(The input begins)

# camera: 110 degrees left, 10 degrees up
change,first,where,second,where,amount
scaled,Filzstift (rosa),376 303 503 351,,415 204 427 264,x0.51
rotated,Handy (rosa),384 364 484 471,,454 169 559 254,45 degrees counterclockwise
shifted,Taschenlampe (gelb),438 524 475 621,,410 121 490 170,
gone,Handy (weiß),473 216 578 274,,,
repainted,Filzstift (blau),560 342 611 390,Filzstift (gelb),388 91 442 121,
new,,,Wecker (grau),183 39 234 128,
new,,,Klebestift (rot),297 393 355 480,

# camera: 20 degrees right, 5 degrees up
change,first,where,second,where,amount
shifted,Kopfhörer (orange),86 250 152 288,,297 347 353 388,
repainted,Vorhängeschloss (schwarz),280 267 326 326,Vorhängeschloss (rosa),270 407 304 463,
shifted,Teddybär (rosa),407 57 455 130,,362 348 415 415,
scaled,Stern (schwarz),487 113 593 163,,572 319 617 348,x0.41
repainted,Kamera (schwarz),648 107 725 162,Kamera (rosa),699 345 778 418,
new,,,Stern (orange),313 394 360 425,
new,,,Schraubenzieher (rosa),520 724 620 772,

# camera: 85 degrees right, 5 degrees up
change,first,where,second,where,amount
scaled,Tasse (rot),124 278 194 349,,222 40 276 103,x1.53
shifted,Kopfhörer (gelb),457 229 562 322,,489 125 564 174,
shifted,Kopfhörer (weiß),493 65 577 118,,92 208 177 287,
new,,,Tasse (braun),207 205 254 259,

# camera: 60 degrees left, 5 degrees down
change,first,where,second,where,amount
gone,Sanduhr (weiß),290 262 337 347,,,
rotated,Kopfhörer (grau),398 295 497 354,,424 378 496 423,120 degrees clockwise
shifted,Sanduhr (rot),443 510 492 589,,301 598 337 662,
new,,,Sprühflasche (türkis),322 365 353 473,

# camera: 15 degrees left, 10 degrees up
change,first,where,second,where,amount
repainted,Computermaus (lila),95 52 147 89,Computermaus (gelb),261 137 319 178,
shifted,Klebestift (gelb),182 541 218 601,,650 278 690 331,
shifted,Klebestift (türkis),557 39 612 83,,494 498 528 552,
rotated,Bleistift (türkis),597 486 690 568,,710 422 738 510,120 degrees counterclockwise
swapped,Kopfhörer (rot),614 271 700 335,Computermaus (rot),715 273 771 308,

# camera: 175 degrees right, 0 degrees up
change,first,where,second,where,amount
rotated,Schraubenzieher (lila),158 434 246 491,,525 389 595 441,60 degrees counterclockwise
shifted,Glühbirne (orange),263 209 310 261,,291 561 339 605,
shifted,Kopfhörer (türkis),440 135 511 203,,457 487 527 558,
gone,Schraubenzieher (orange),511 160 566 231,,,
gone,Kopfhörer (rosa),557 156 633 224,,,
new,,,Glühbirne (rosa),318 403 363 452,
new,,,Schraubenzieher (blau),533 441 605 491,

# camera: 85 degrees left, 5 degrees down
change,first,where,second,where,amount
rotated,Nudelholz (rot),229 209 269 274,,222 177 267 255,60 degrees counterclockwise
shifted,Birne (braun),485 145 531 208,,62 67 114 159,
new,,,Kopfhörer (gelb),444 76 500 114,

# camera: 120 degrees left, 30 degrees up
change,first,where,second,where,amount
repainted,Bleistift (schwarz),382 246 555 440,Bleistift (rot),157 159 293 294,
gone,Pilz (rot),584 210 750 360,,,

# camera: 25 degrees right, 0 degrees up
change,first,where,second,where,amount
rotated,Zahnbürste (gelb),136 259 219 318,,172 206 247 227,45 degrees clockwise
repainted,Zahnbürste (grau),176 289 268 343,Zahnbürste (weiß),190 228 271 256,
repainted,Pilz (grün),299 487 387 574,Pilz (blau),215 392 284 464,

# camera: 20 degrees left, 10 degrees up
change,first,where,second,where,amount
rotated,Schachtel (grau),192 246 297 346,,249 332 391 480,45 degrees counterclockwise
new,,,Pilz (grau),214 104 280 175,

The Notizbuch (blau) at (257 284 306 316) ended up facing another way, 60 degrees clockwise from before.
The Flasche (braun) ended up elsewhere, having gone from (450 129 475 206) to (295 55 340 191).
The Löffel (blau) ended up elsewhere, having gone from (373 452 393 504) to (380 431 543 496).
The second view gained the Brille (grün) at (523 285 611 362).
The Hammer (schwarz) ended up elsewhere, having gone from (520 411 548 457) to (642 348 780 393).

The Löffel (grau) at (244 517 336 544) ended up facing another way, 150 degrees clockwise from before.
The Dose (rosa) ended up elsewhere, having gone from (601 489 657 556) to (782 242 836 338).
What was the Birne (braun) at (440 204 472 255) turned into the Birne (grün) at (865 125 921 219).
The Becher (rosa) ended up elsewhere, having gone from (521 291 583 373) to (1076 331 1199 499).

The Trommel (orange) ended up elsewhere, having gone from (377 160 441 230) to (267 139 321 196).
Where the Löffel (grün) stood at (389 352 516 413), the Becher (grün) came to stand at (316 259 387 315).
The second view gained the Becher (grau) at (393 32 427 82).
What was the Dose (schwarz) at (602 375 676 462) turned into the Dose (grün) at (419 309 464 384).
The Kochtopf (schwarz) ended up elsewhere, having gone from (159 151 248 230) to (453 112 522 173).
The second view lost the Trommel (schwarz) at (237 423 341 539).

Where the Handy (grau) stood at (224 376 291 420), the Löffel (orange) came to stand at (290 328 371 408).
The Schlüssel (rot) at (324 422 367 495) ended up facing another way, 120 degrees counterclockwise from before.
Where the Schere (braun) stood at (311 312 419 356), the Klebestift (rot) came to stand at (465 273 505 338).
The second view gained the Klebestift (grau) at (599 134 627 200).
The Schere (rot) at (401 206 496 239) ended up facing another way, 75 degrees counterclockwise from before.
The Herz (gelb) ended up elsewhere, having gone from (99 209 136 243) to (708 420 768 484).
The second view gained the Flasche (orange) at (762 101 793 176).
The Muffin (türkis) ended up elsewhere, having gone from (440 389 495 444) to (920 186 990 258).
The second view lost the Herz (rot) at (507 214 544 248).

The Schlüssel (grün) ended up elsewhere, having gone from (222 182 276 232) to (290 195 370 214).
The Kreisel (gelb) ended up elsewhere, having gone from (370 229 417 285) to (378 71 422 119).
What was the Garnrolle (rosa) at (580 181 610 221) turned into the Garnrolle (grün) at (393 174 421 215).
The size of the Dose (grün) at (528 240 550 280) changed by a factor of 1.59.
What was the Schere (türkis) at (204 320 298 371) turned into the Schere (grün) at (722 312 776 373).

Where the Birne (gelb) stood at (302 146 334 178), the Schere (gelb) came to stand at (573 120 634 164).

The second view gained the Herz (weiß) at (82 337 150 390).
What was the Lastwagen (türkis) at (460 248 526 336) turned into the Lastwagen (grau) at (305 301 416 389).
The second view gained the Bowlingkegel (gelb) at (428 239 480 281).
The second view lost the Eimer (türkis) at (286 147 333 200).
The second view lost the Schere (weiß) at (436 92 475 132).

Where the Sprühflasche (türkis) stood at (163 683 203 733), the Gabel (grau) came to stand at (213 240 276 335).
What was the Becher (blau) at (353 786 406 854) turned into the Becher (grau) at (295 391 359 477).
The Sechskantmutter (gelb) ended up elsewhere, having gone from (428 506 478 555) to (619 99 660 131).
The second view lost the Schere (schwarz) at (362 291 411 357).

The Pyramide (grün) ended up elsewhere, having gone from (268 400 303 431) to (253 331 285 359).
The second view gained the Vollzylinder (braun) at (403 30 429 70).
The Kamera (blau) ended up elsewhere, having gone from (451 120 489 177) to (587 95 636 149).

(The input ends)

Work request:
Look back at the entries above. Retype the line with "The Flasche (braun)", the line with "The second view gained the Brille", and all lines in between.

Output for this task:
The Flasche (braun) ended up elsewhere, having gone from (450 129 475 206) to (295 55 340 191).
The Löffel (blau) ended up elsewhere, having gone from (373 452 393 504) to (380 431 543 496).
The second view gained the Brille (grün) at (523 285 611 362).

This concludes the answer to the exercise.